EXERCISE OBJECTIVE:
Every line of the records below that holds the word "degrees" belongs in the answer.

----- DATA FOR THE TASK -----

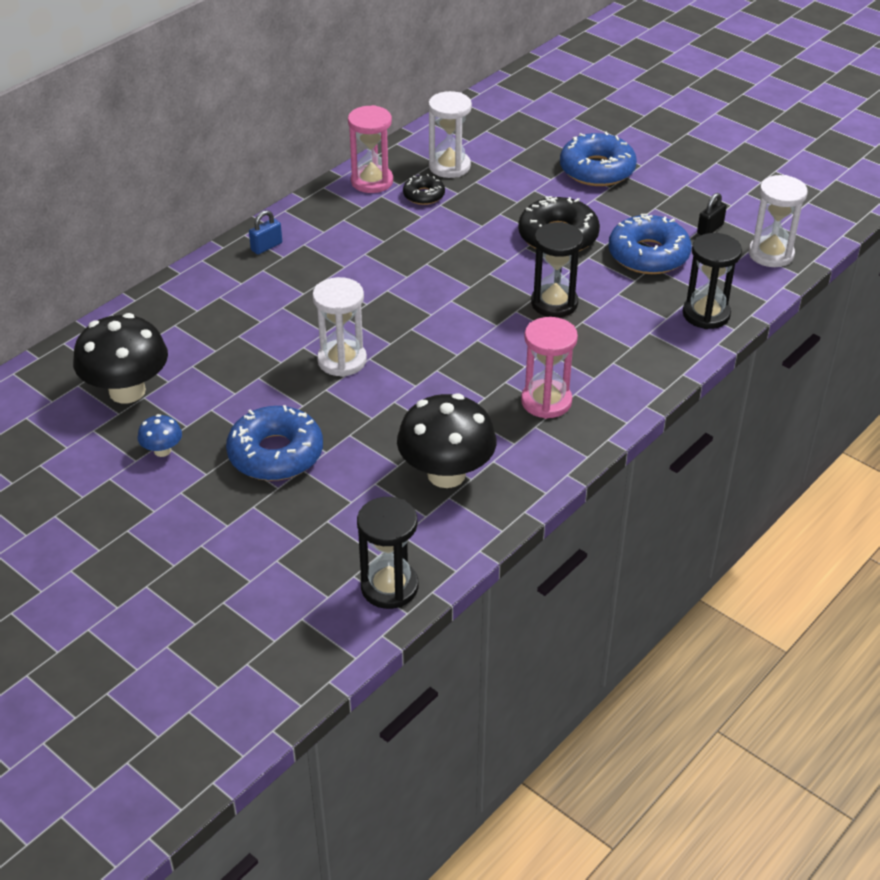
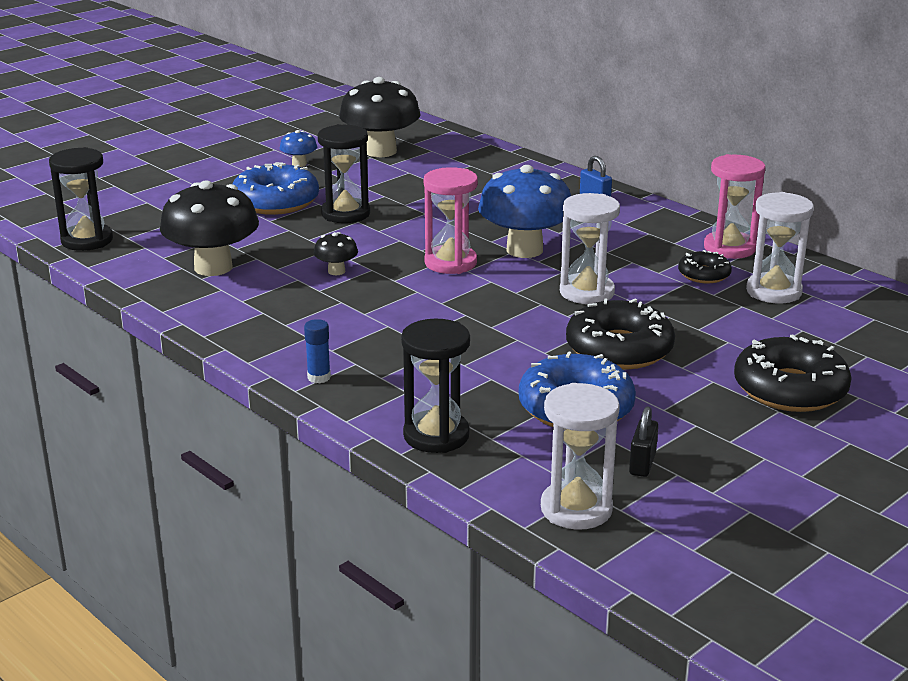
camera: 95 degrees right, 15 degrees down
white hourglass [312,277,367,377] -> white hourglass moved to [560,193,620,304]
pink hourglass [521,317,578,419] -> pink hourglass moved to [424,167,478,274]
black hourglass [531,222,583,318] -> black hourglass moved to [317,124,370,223]
blue donut [560,131,637,186] -> black donut [734,334,852,412]
black padlock [697,193,727,235] -> black padlock turned 60 degrees clockwise [629,407,658,477]
none -> blue glue stick [304,319,331,384]
none -> black mushroom [313,232,358,275]
none -> blue mushroom [478,165,571,258]

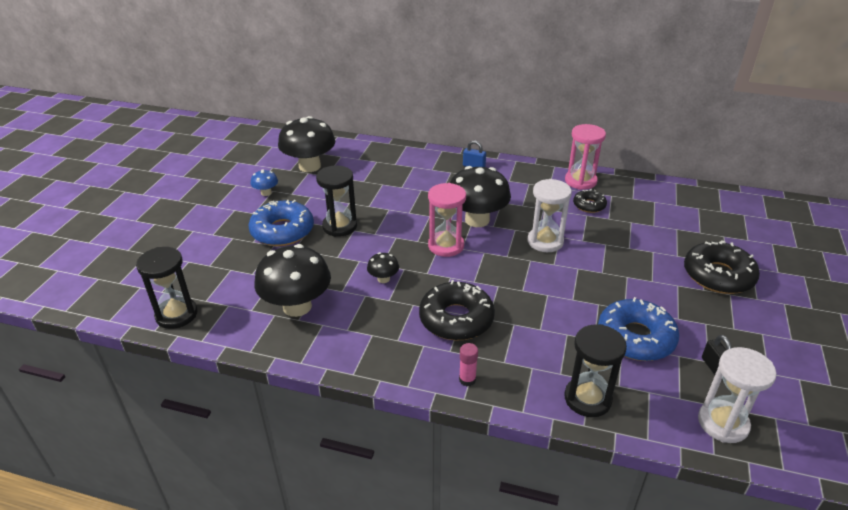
camera: 30 degrees left, 10 degrees up
blue glue stick [304,319,331,384] -> pink glue stick [459,343,478,386]
blue mushroom [478,165,571,258] -> black mushroom [450,166,511,227]
black donut [566,298,675,370] -> black donut moved to [419,280,495,340]
white hourglass [746,192,814,303] -> none

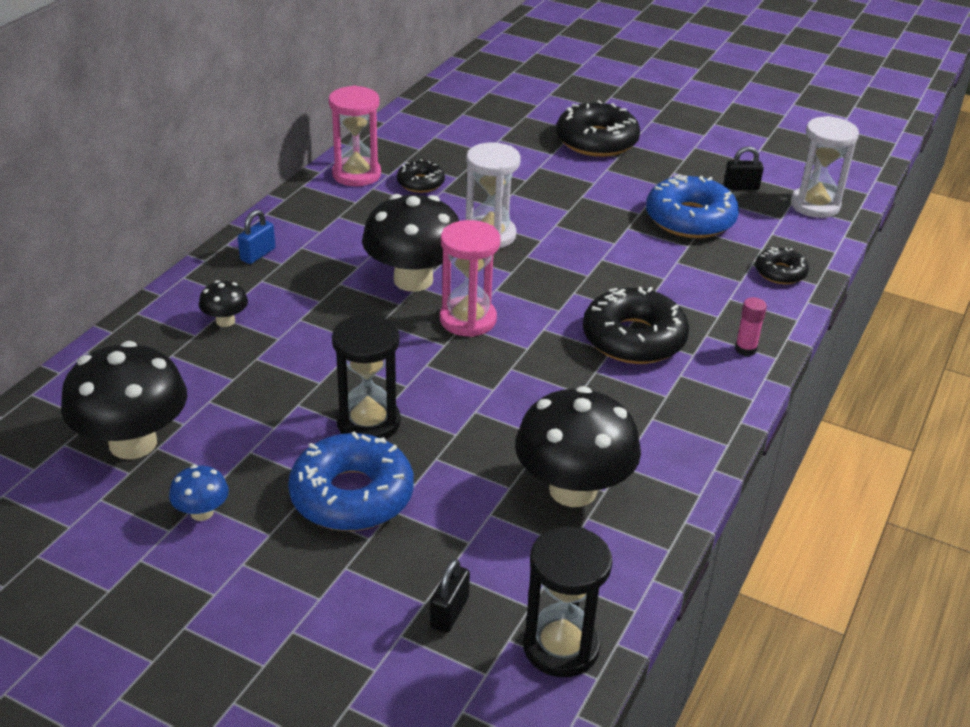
camera: 80 degrees left, 0 degrees up
black mushroom [367,252,399,283] -> black mushroom moved to [199,280,248,327]
black hourglass [564,324,627,417] -> black donut [755,247,809,284]
none -> black padlock [430,559,470,633]

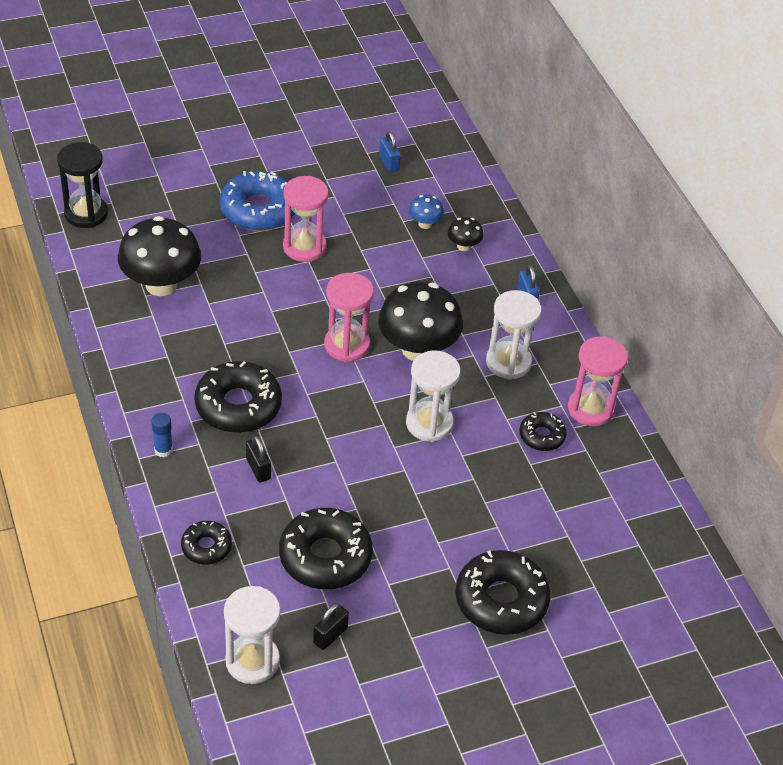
camera: 130 degrees right, 10 degrees up
black mushroom [61,341,187,460] -> blue padlock [379,131,401,173]
blue mushroom [169,465,229,521] -> blue mushroom moved to [409,195,444,229]
black hourglass [332,314,401,440] -> pink hourglass [283,176,329,262]
black padlock [430,559,470,633] -> black padlock moved to [246,436,271,482]
blue donut [646,175,739,238] -> black donut [279,508,373,589]
pink glue stick [735,297,767,356] -> blue glue stick [152,413,173,457]
none -> white hourglass [486,290,542,380]

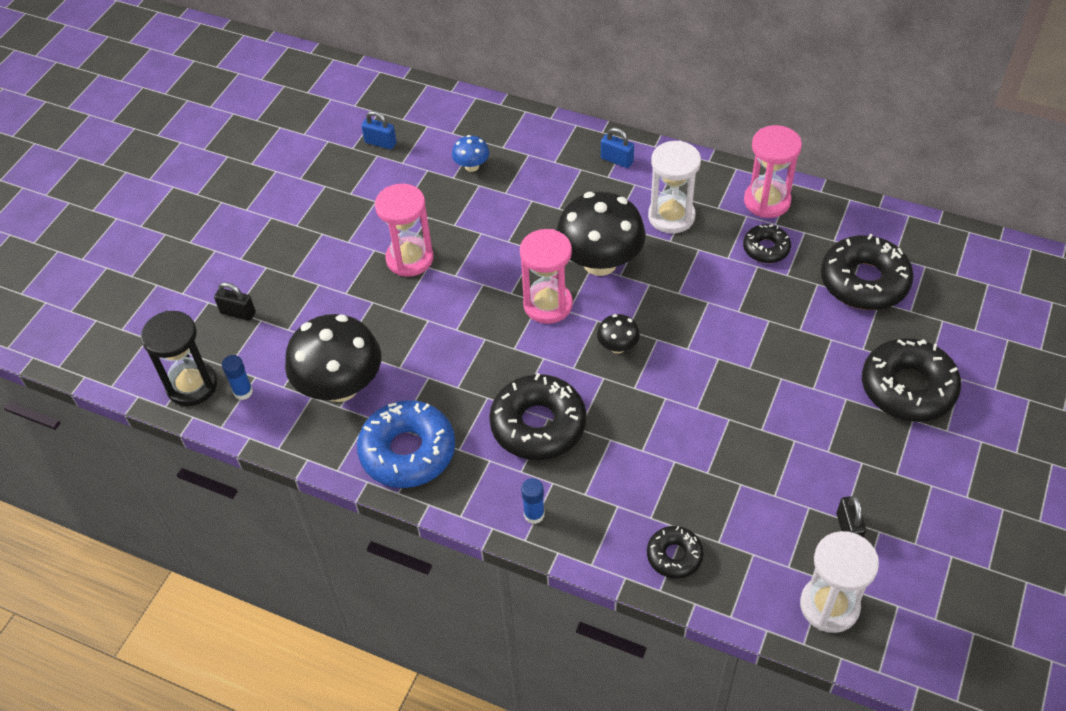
camera: 40 degrees left, 5 degrees up
blue donut [220,171,295,231] -> blue donut moved to [357,400,455,488]
black padlock [246,436,271,482] -> black padlock moved to [214,282,256,321]
black donut [279,508,373,589] -> black donut moved to [821,234,914,310]
white hourglass [406,350,461,442] -> none
black mushroom [448,217,484,251] -> black mushroom moved to [597,314,640,353]
none -> blue glue stick [222,355,253,400]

-----

ANSWER:
camera: 95 degrees right, 15 degrees down
black padlock [697,193,727,235] -> black padlock turned 60 degrees clockwise [629,407,658,477]
camera: 30 degrees left, 10 degrees up
camera: 80 degrees left, 0 degrees up
camera: 130 degrees right, 10 degrees up
camera: 40 degrees left, 5 degrees up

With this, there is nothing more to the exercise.